**Problem details**. Scan the entries that follow for the word "from", then report every line in which it appears.

**Task data**.
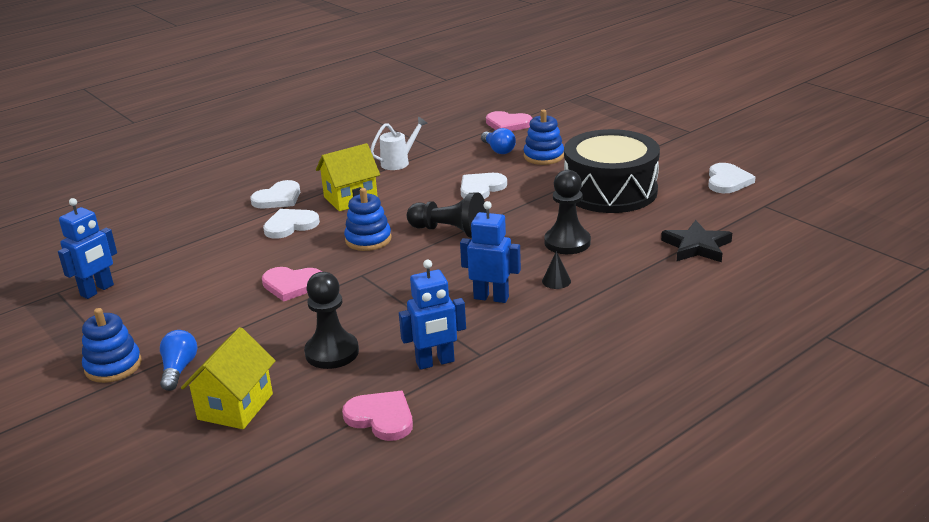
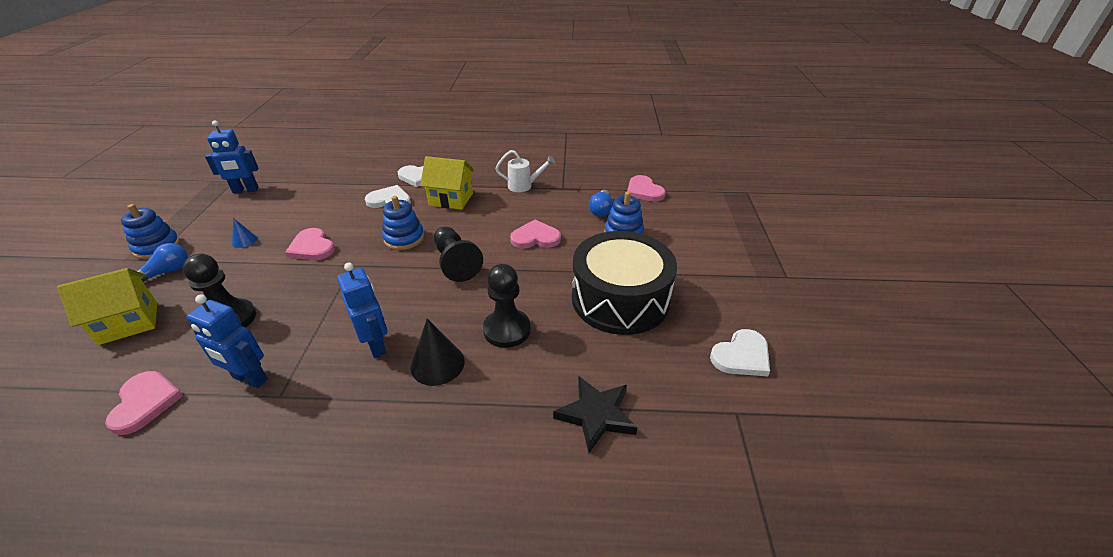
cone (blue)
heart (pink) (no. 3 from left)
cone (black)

==

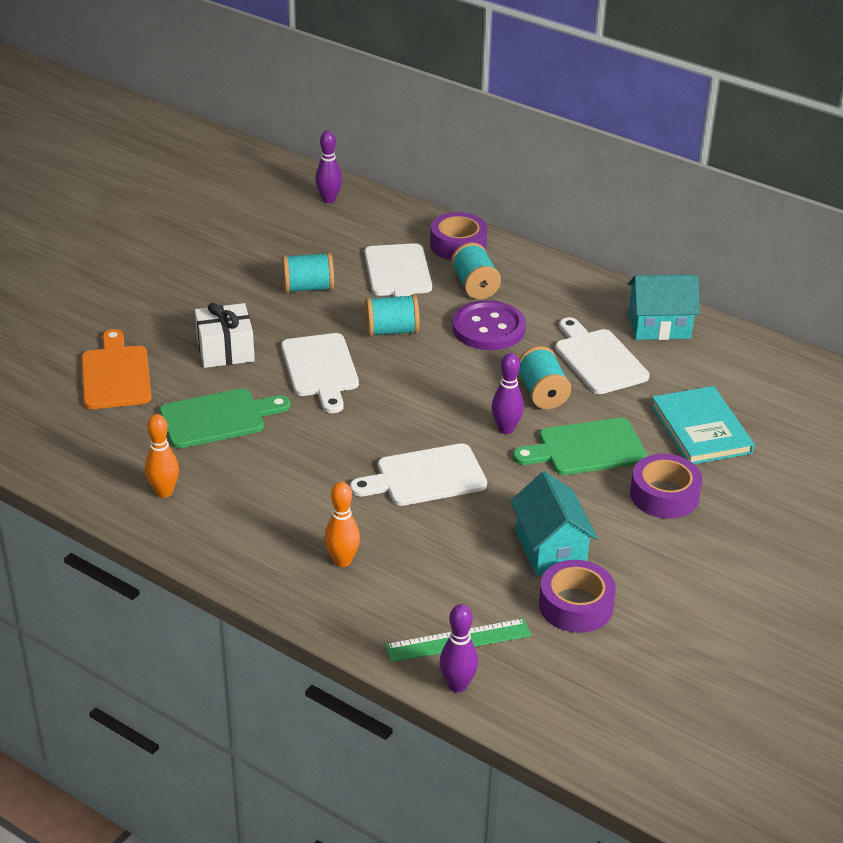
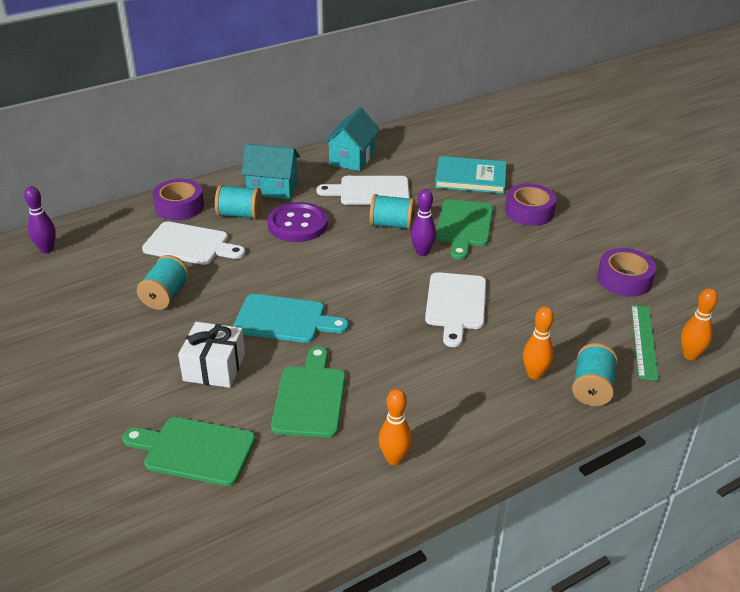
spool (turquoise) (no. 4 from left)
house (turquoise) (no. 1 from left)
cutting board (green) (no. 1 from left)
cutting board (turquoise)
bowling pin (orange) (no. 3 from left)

* * *

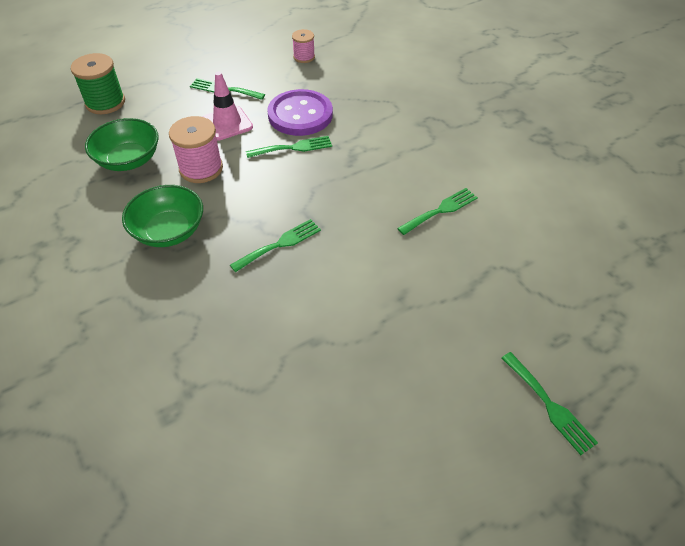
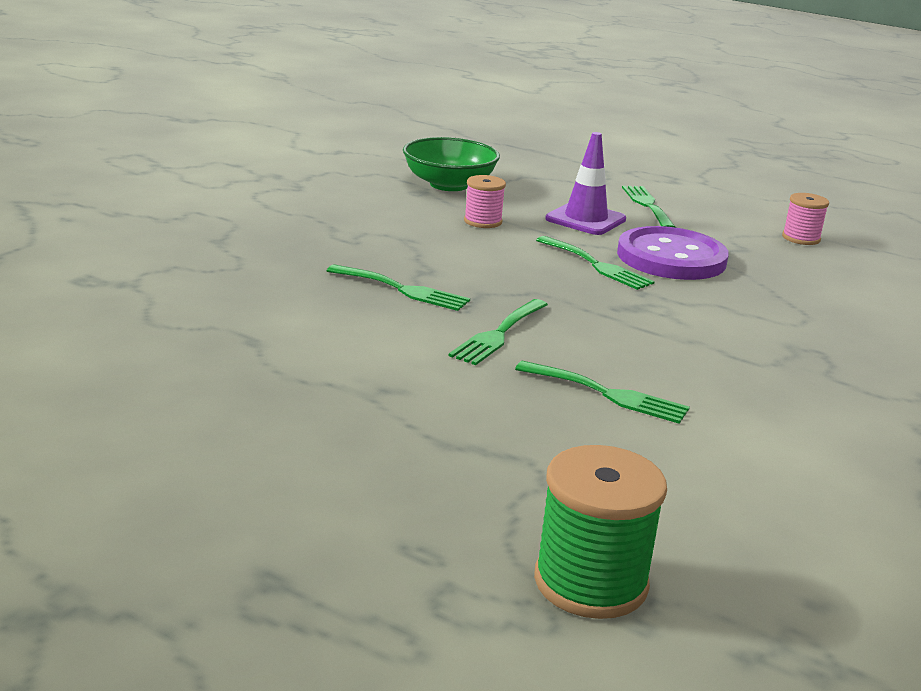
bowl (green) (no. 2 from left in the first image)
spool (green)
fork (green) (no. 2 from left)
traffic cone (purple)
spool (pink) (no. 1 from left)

**Task output**.
heart (pink) (no. 3 from left)
spool (turquoise) (no. 4 from left)
house (turquoise) (no. 1 from left)
cutting board (green) (no. 1 from left)
bowling pin (orange) (no. 3 from left)
bowl (green) (no. 2 from left in the first image)
fork (green) (no. 2 from left)
spool (pink) (no. 1 from left)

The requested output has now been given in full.